Input data: Begin

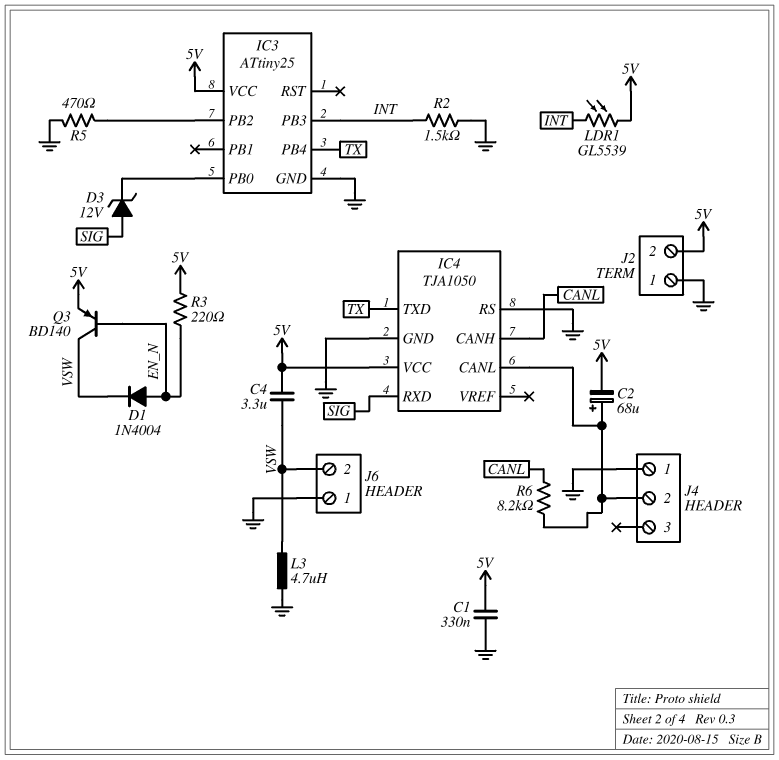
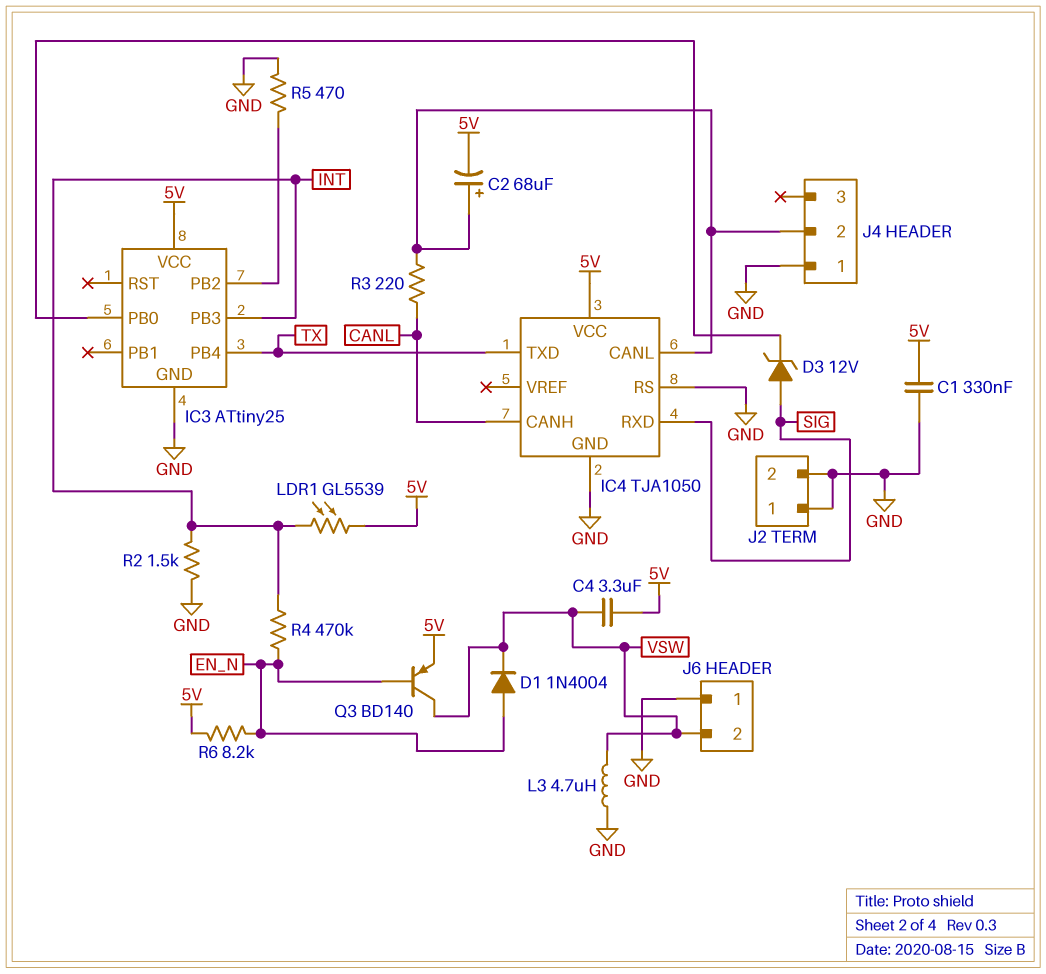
J2 pin 2: 5V -> GND
R3: 220 (5V, EN_N) -> 220 (CANL, IC4/CANL)
R4: none -> 470k (EN_N, INT)
R6: 8.2k (CANL, IC4/CANL) -> 8.2k (5V, EN_N)

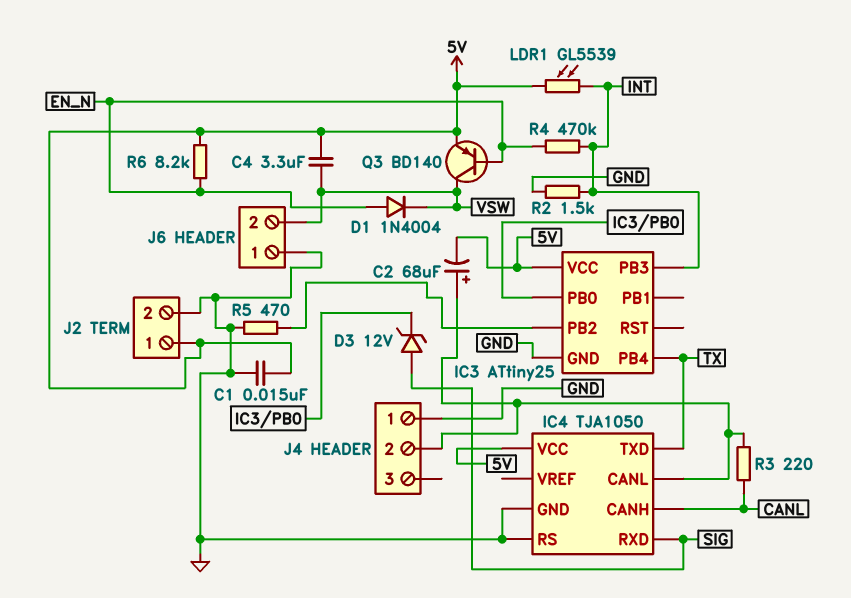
C1: 330nF (5V, GND) -> 15nF (5V, GND)
J2 pin 1: GND -> 5V
L3: 4.7uH (GND, VSW) -> none

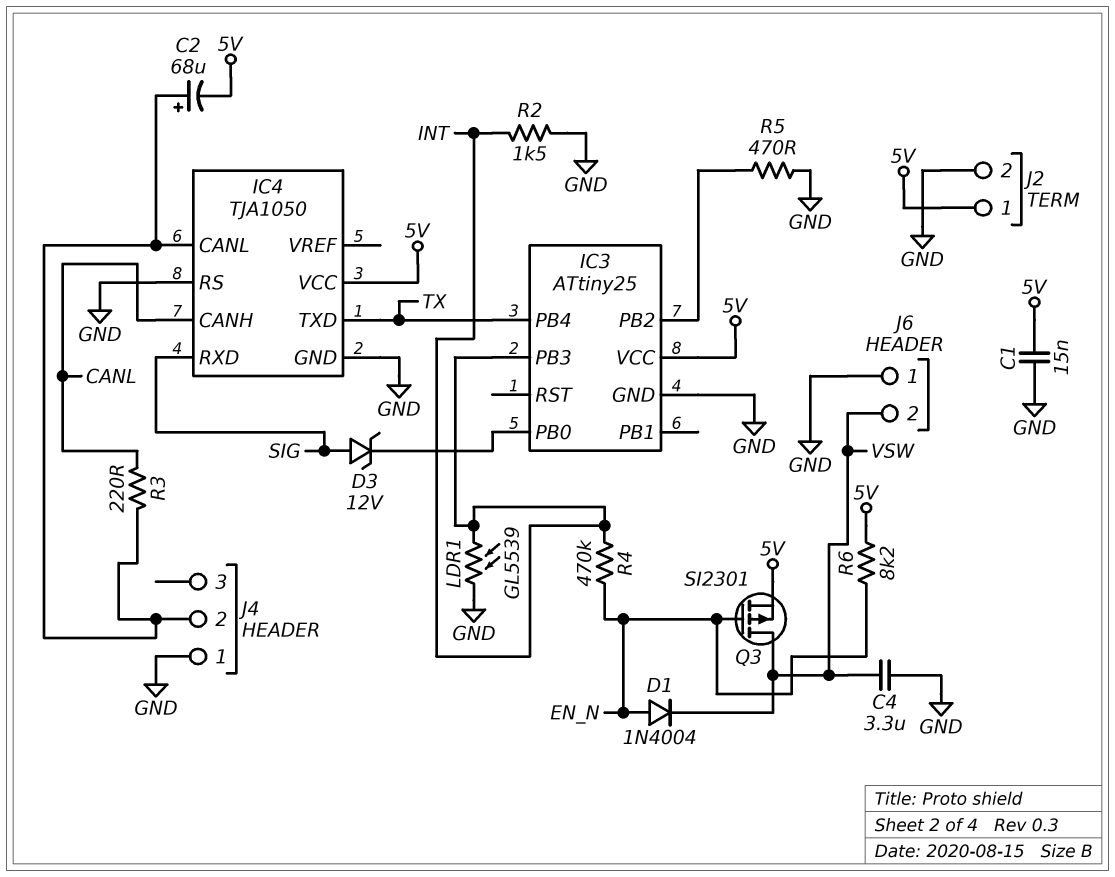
C4: 3.3uF (5V, VSW) -> 3.3uF (GND, VSW)
LDR1: GL5539 (5V, INT) -> GL5539 (GND, INT)
Q3: PNP BD140 (B EN_N, C VSW, E 5V) -> PMOS SI2301 (G EN_N, D VSW, S 5V)

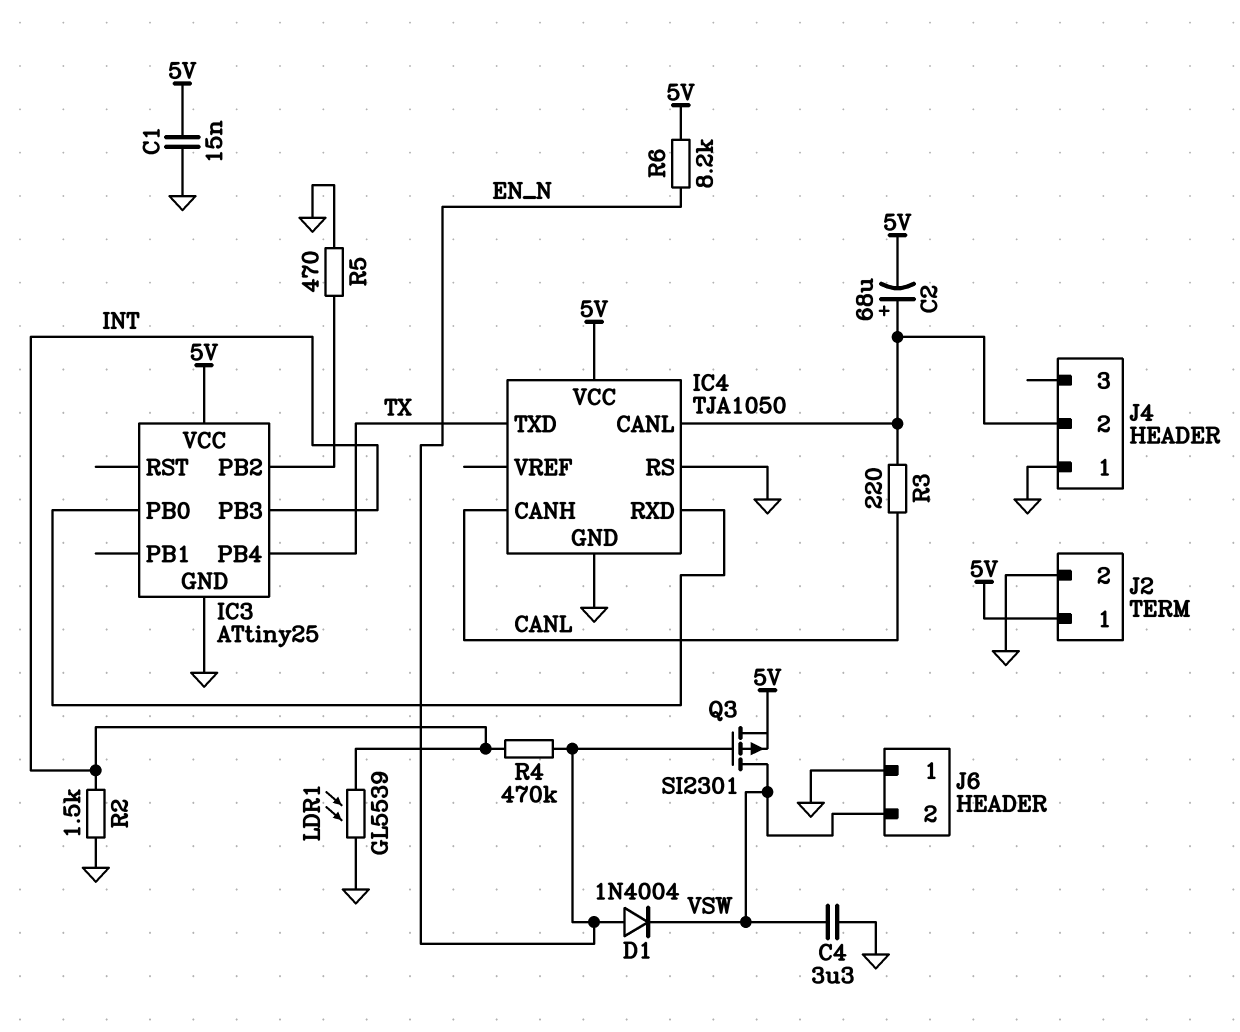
D3: zener 12V (A SIG, K IC3/PB0) -> none
IC4 pin RXD: SIG -> IC3/PB0

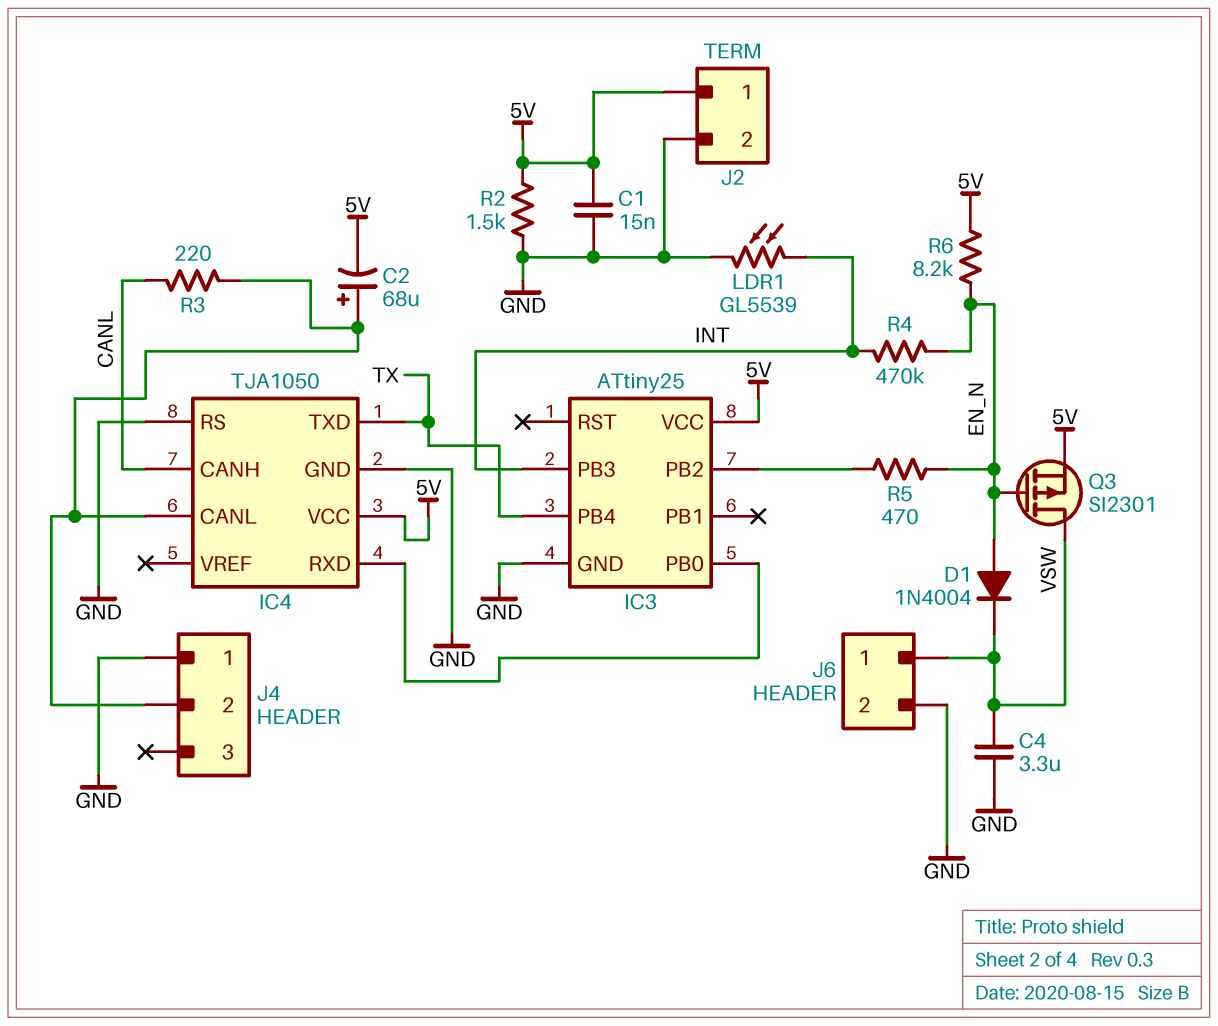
J6 pin 1: GND -> VSW
J6 pin 2: VSW -> GND
R2: 1.5k (GND, INT) -> 1.5k (5V, GND)
R5: 470 (GND, IC3/PB2) -> 470 (EN_N, IC3/PB2)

Input data: End

*Task directions:*
Copy exactly the lines from the one containing "Q3: PNP BD140" to the end of the records, both included, and leave the pictures out.

*Response below:*
Q3: PNP BD140 (B EN_N, C VSW, E 5V) -> PMOS SI2301 (G EN_N, D VSW, S 5V)

D3: zener 12V (A SIG, K IC3/PB0) -> none
IC4 pin RXD: SIG -> IC3/PB0

J6 pin 1: GND -> VSW
J6 pin 2: VSW -> GND
R2: 1.5k (GND, INT) -> 1.5k (5V, GND)
R5: 470 (GND, IC3/PB2) -> 470 (EN_N, IC3/PB2)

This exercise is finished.